===== MATERIAL PROVIDED
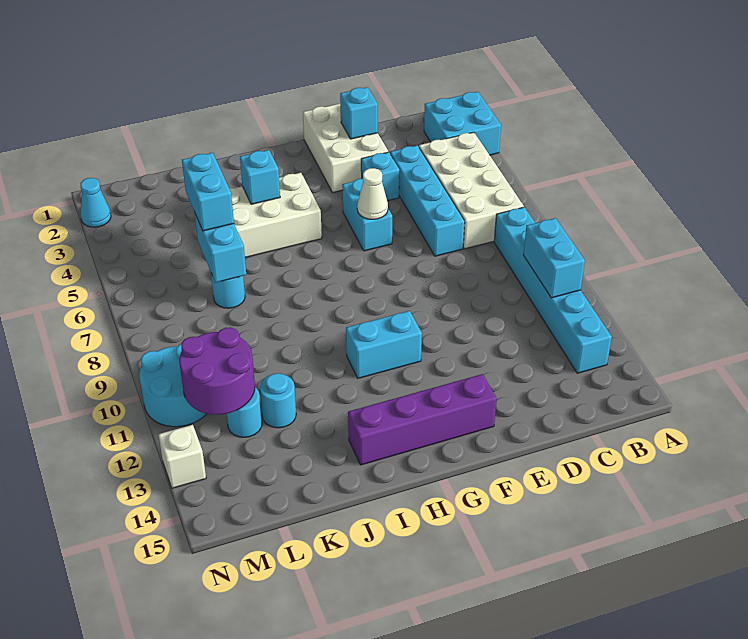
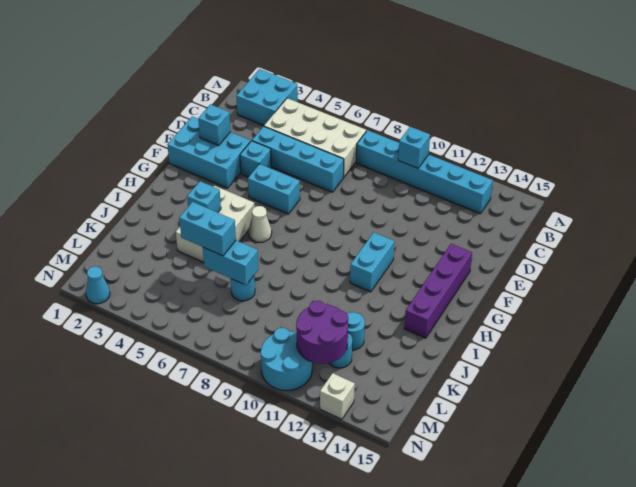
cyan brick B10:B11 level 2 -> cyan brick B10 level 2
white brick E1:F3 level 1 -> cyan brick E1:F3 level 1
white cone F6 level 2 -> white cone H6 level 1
==========
===== MATERIAL PROVIDED
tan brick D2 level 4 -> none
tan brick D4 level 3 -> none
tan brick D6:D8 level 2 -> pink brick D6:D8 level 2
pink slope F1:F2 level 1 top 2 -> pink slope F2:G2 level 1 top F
==========
Only the lines containing "pink" are needed; copy each of them from the data.

tan brick D6:D8 level 2 -> pink brick D6:D8 level 2
pink slope F1:F2 level 1 top 2 -> pink slope F2:G2 level 1 top F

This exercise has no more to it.